Object change descriptions:
---------------
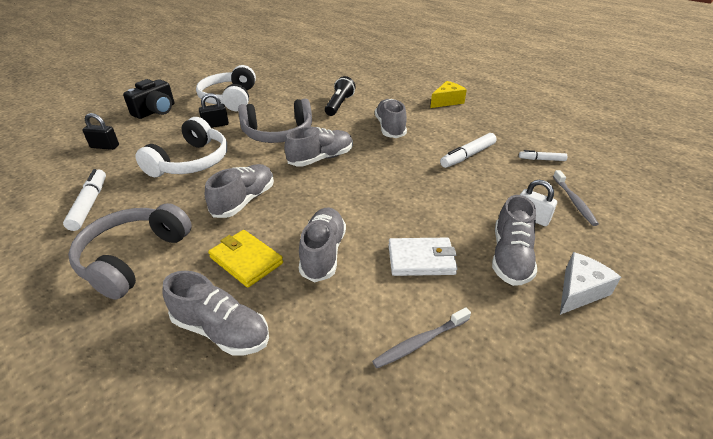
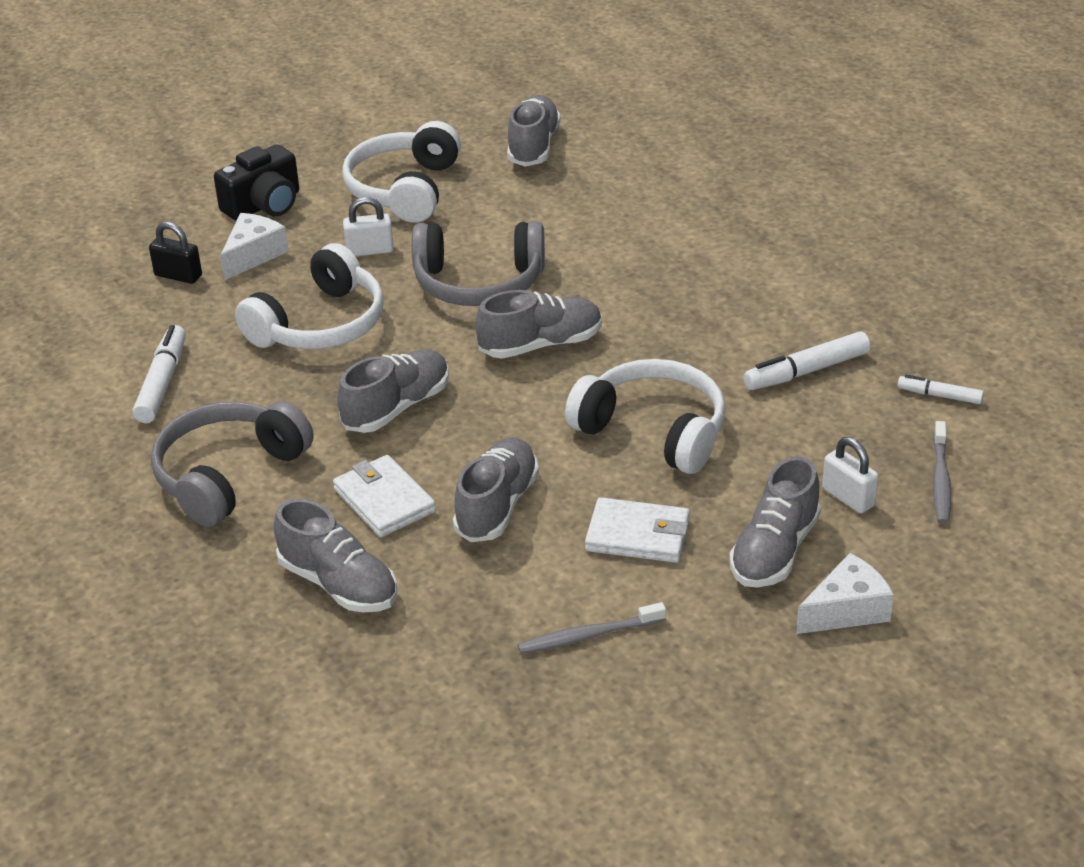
camera: 15 degrees right, 0 degrees up
black padlock [199,93,229,128] -> white padlock [343,197,394,256]
yellow wallet [208,230,283,288] -> white wallet [333,455,436,537]
black flashlight [325,76,356,116] -> none
grey shoe [375,99,407,138] -> grey shoe moved to [507,95,561,167]
yellow cheese [430,81,467,108] -> none
none -> white cheese [220,213,289,280]
none -> white headphones [565,359,726,474]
---------------
> _Required work_:
Each entry above needs to be restated without a single word changed; skip the images.

> _Expected output_:
camera: 15 degrees right, 0 degrees up
black padlock [199,93,229,128] -> white padlock [343,197,394,256]
yellow wallet [208,230,283,288] -> white wallet [333,455,436,537]
black flashlight [325,76,356,116] -> none
grey shoe [375,99,407,138] -> grey shoe moved to [507,95,561,167]
yellow cheese [430,81,467,108] -> none
none -> white cheese [220,213,289,280]
none -> white headphones [565,359,726,474]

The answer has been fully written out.